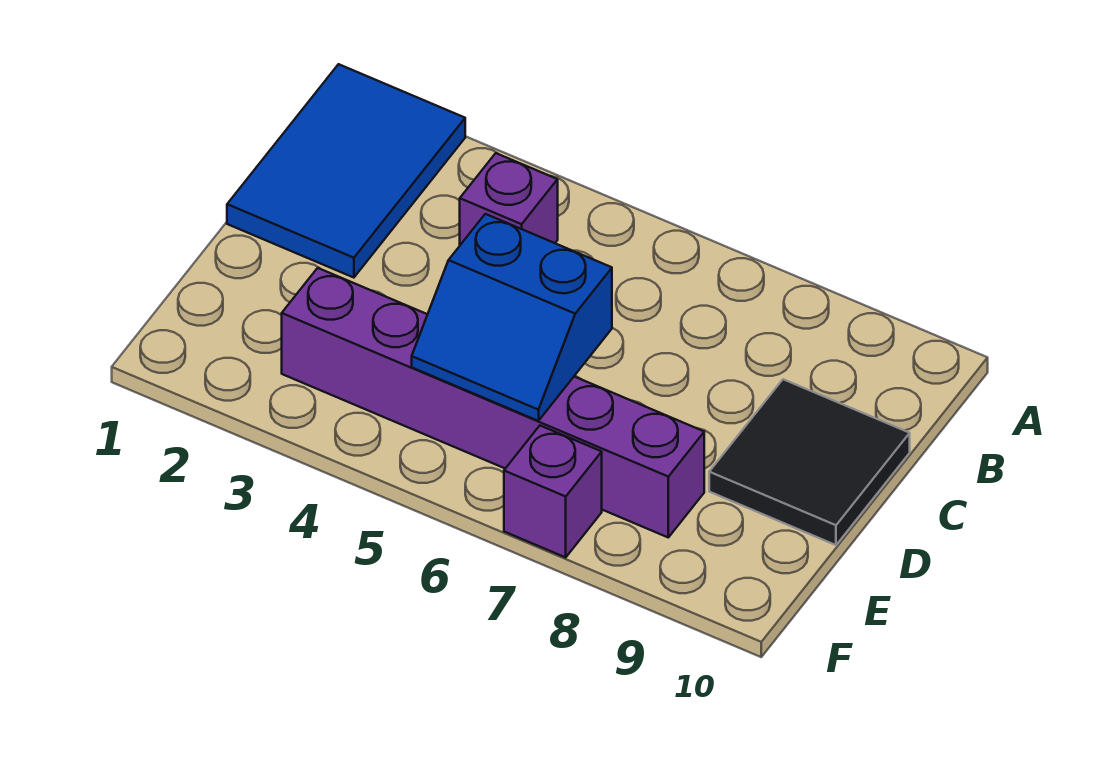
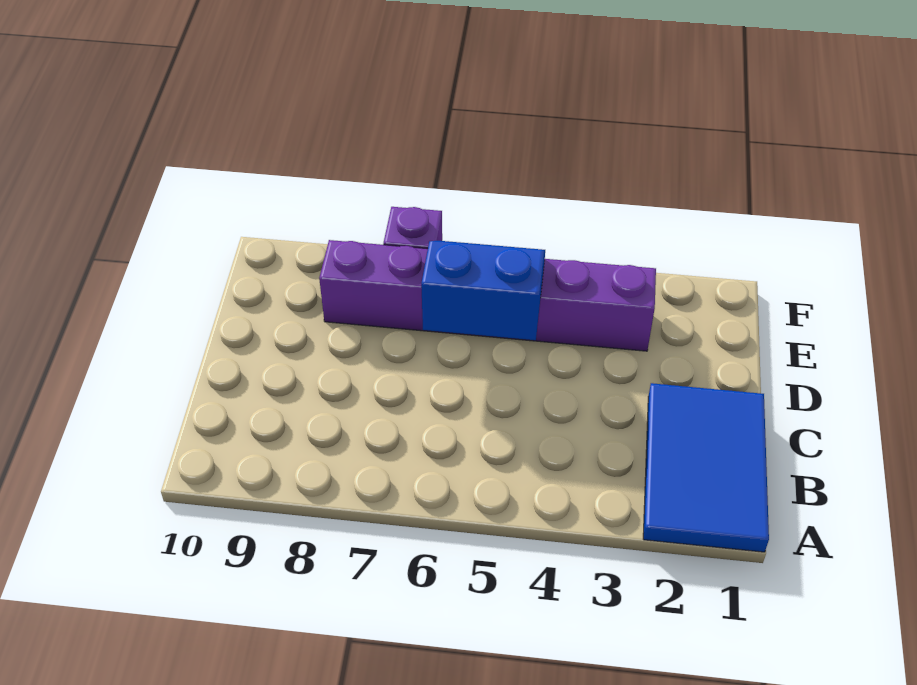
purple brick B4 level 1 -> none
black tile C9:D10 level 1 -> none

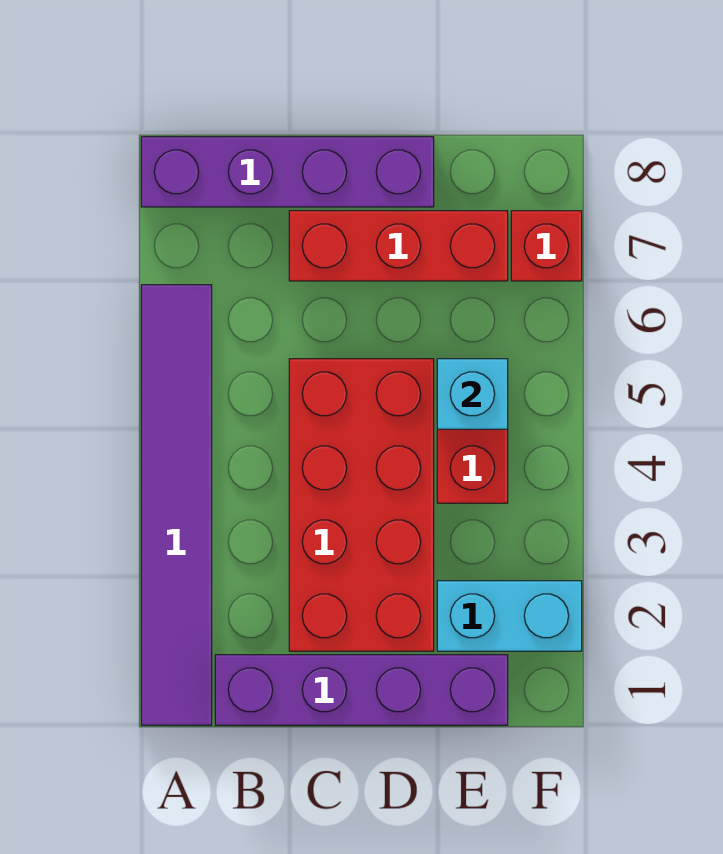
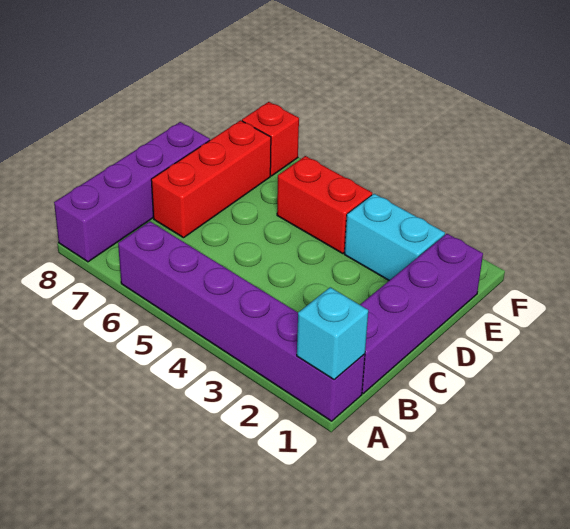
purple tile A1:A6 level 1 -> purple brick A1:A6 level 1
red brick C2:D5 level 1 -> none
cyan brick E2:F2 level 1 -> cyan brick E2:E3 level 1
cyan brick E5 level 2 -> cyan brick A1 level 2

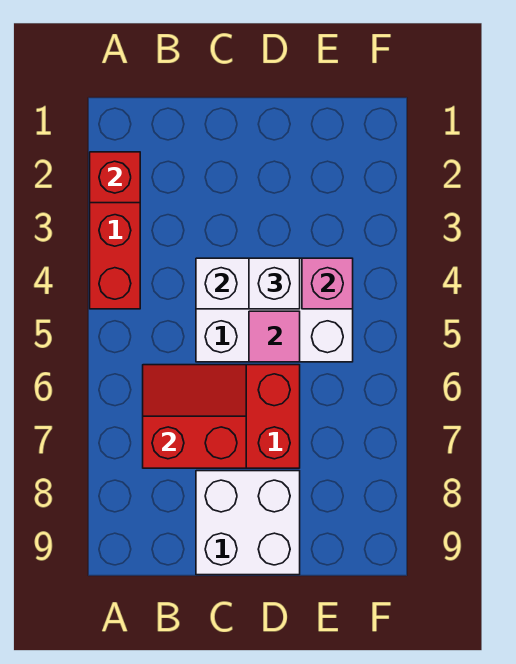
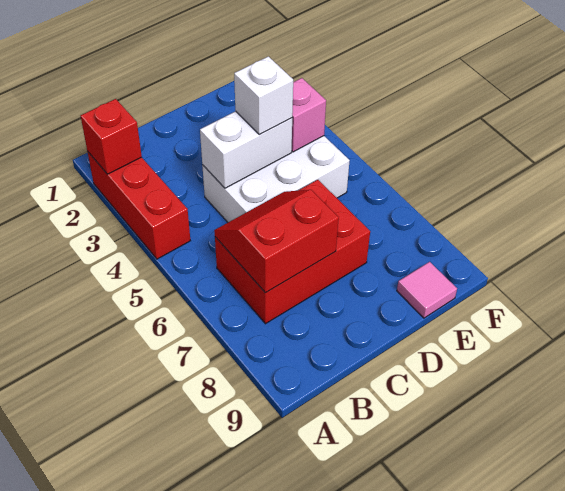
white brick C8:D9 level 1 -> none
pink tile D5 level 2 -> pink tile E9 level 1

DIRECTIONS FOR THIS TASK => Each line above is to be copied verbatim. Drop any image from the copy.

REPLY TO THE TASK =>
purple brick B4 level 1 -> none
black tile C9:D10 level 1 -> none

purple tile A1:A6 level 1 -> purple brick A1:A6 level 1
red brick C2:D5 level 1 -> none
cyan brick E2:F2 level 1 -> cyan brick E2:E3 level 1
cyan brick E5 level 2 -> cyan brick A1 level 2

white brick C8:D9 level 1 -> none
pink tile D5 level 2 -> pink tile E9 level 1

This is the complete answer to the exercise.